> **WHAT YOU WILL DO**: Return exactly the lines from the one containing "Merlia 12: [96,205,126,235]" through the last line of the records below, both included, and leave out any pictures.

(Before and after coordinates)
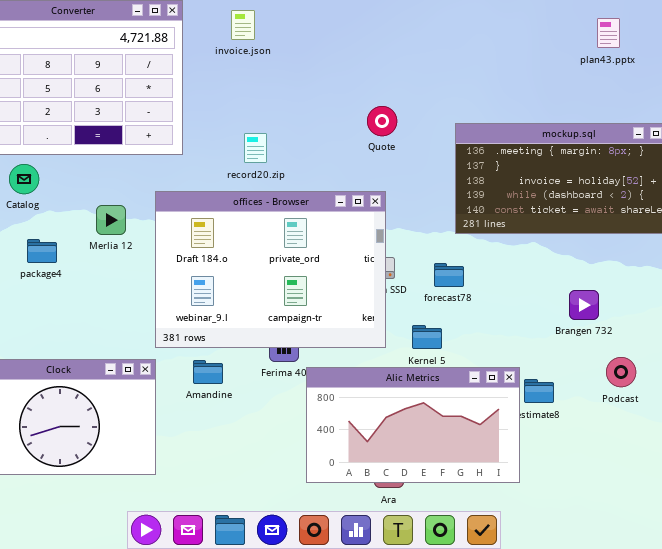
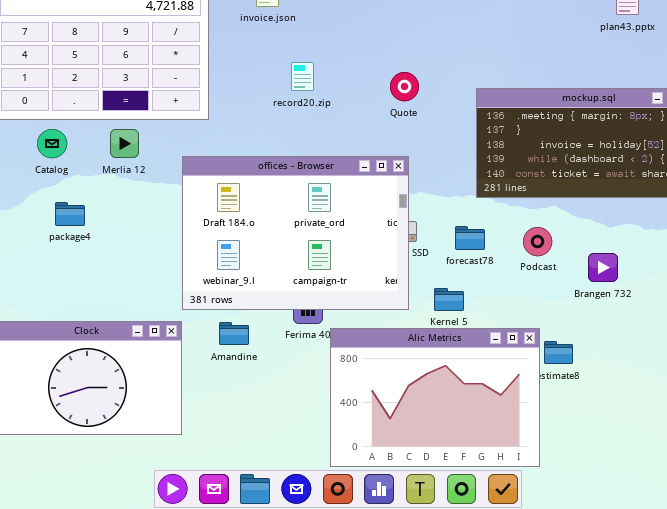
record20.zip: [244,133,267,163] -> [291,62,314,91], moved
Merlia 12: [96,205,126,235] -> [110,129,139,158], moved
Podcast: [606,357,636,387] -> [523,227,552,256], moved
Alic Metrics: [306,367,520,483] -> [330,328,540,467], resized

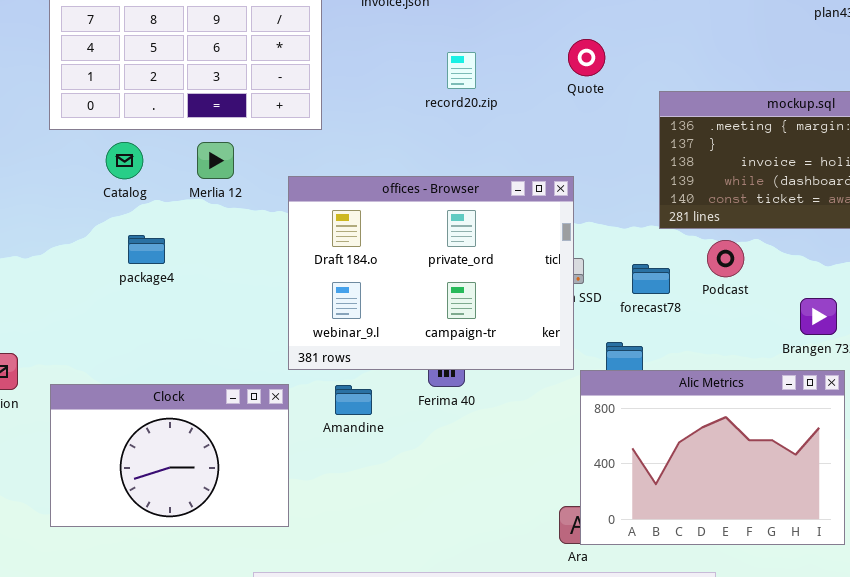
record20.zip: [291,62,314,91] -> [447,52,476,89], moved
Quote: [390,72,419,101] -> [568,39,605,76], moved
Podcast: [523,227,552,256] -> [707,240,744,277], moved
Alic Metrics: [330,328,540,467] -> [580,370,845,545], moved

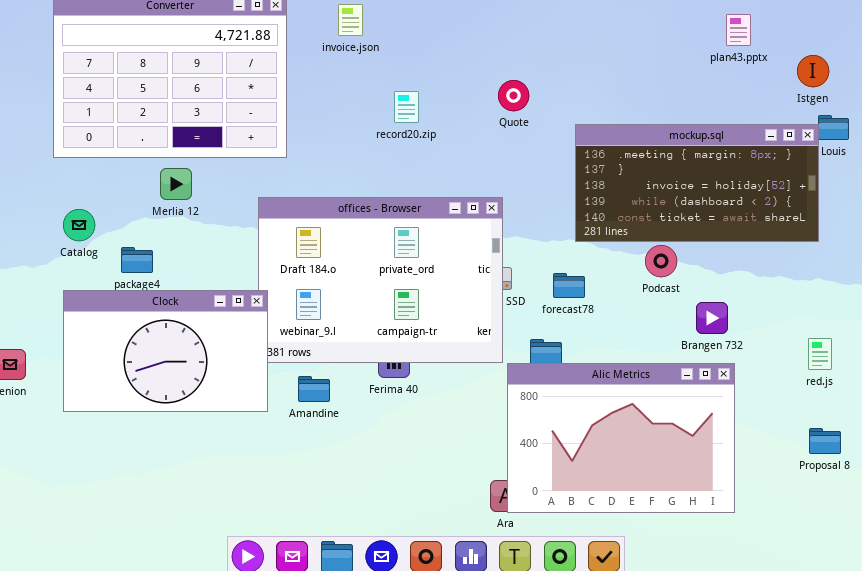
Catalog: [106,142,143,179] -> [63,209,95,241], moved
Merlia 12: [197,142,234,179] -> [160,168,192,200], moved
Podcast: [707,240,744,277] -> [645,245,677,277], moved
Clock: [50,384,289,527] -> [63,290,268,412], moved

> **SOLUTION TO THE PROBLEM**:
Merlia 12: [96,205,126,235] -> [110,129,139,158], moved
Podcast: [606,357,636,387] -> [523,227,552,256], moved
Alic Metrics: [306,367,520,483] -> [330,328,540,467], resized

record20.zip: [291,62,314,91] -> [447,52,476,89], moved
Quote: [390,72,419,101] -> [568,39,605,76], moved
Podcast: [523,227,552,256] -> [707,240,744,277], moved
Alic Metrics: [330,328,540,467] -> [580,370,845,545], moved

Catalog: [106,142,143,179] -> [63,209,95,241], moved
Merlia 12: [197,142,234,179] -> [160,168,192,200], moved
Podcast: [707,240,744,277] -> [645,245,677,277], moved
Clock: [50,384,289,527] -> [63,290,268,412], moved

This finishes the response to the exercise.